======== Material provided ========

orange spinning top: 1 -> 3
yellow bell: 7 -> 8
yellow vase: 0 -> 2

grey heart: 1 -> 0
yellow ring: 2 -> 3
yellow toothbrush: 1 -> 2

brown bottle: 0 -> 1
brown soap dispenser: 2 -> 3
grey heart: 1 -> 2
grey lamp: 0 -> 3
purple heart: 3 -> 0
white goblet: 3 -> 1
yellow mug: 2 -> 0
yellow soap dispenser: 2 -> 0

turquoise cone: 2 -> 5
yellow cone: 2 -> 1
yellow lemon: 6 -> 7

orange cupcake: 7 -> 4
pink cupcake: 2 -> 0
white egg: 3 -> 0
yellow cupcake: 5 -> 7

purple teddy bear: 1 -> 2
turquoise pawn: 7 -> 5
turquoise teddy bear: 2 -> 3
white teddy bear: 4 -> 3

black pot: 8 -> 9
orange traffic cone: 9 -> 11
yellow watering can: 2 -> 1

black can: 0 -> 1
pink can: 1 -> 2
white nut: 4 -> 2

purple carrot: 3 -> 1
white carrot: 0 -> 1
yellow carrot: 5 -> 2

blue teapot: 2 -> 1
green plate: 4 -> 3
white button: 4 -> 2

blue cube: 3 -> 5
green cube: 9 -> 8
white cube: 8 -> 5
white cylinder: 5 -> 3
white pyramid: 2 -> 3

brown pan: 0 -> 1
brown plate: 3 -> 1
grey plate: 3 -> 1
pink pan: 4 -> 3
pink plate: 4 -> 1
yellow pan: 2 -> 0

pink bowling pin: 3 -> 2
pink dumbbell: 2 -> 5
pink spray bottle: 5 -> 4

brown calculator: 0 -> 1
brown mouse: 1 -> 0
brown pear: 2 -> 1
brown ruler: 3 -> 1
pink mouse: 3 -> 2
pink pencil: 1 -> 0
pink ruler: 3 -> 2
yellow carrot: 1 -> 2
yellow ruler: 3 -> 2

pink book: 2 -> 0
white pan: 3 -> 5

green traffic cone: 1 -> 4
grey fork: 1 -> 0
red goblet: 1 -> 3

========

What you need to do: Transcribe the material above in its entirety. Match it exactly.

Response to this exercise:
orange spinning top: 1 -> 3
yellow bell: 7 -> 8
yellow vase: 0 -> 2

grey heart: 1 -> 0
yellow ring: 2 -> 3
yellow toothbrush: 1 -> 2

brown bottle: 0 -> 1
brown soap dispenser: 2 -> 3
grey heart: 1 -> 2
grey lamp: 0 -> 3
purple heart: 3 -> 0
white goblet: 3 -> 1
yellow mug: 2 -> 0
yellow soap dispenser: 2 -> 0

turquoise cone: 2 -> 5
yellow cone: 2 -> 1
yellow lemon: 6 -> 7

orange cupcake: 7 -> 4
pink cupcake: 2 -> 0
white egg: 3 -> 0
yellow cupcake: 5 -> 7

purple teddy bear: 1 -> 2
turquoise pawn: 7 -> 5
turquoise teddy bear: 2 -> 3
white teddy bear: 4 -> 3

black pot: 8 -> 9
orange traffic cone: 9 -> 11
yellow watering can: 2 -> 1

black can: 0 -> 1
pink can: 1 -> 2
white nut: 4 -> 2

purple carrot: 3 -> 1
white carrot: 0 -> 1
yellow carrot: 5 -> 2

blue teapot: 2 -> 1
green plate: 4 -> 3
white button: 4 -> 2

blue cube: 3 -> 5
green cube: 9 -> 8
white cube: 8 -> 5
white cylinder: 5 -> 3
white pyramid: 2 -> 3

brown pan: 0 -> 1
brown plate: 3 -> 1
grey plate: 3 -> 1
pink pan: 4 -> 3
pink plate: 4 -> 1
yellow pan: 2 -> 0

pink bowling pin: 3 -> 2
pink dumbbell: 2 -> 5
pink spray bottle: 5 -> 4

brown calculator: 0 -> 1
brown mouse: 1 -> 0
brown pear: 2 -> 1
brown ruler: 3 -> 1
pink mouse: 3 -> 2
pink pencil: 1 -> 0
pink ruler: 3 -> 2
yellow carrot: 1 -> 2
yellow ruler: 3 -> 2

pink book: 2 -> 0
white pan: 3 -> 5

green traffic cone: 1 -> 4
grey fork: 1 -> 0
red goblet: 1 -> 3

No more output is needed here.